Problem requirements - Copy every entry below line for line, without changing anything.

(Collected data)

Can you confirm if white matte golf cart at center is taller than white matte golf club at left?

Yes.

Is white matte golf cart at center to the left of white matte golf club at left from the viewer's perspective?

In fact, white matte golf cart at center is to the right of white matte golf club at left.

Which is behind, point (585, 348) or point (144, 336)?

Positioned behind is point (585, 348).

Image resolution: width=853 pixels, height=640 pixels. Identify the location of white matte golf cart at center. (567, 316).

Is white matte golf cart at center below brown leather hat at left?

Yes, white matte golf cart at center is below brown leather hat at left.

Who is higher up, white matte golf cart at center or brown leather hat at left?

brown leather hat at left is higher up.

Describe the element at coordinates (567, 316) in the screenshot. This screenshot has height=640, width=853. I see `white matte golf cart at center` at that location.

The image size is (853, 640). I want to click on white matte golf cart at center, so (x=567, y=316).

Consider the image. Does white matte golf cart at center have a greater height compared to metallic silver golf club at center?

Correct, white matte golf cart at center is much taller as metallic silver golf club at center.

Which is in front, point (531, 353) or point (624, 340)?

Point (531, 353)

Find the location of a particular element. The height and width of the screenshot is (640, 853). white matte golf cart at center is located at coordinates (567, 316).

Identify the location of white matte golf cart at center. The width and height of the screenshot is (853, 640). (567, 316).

Task result -
Can you confirm if white matte golf cart at center is taller than white matte golf club at left?

Yes.

Is white matte golf cart at center to the left of white matte golf club at left from the viewer's perspective?

In fact, white matte golf cart at center is to the right of white matte golf club at left.

Which is behind, point (585, 348) or point (144, 336)?

Positioned behind is point (585, 348).

Image resolution: width=853 pixels, height=640 pixels. Identify the location of white matte golf cart at center. (567, 316).

Is white matte golf cart at center below brown leather hat at left?

Yes, white matte golf cart at center is below brown leather hat at left.

Who is higher up, white matte golf cart at center or brown leather hat at left?

brown leather hat at left is higher up.

Describe the element at coordinates (567, 316) in the screenshot. This screenshot has height=640, width=853. I see `white matte golf cart at center` at that location.

The image size is (853, 640). I want to click on white matte golf cart at center, so (x=567, y=316).

Consider the image. Does white matte golf cart at center have a greater height compared to metallic silver golf club at center?

Correct, white matte golf cart at center is much taller as metallic silver golf club at center.

Which is in front, point (531, 353) or point (624, 340)?

Point (531, 353)

Find the location of a particular element. The height and width of the screenshot is (640, 853). white matte golf cart at center is located at coordinates (567, 316).

Identify the location of white matte golf cart at center. The width and height of the screenshot is (853, 640). (567, 316).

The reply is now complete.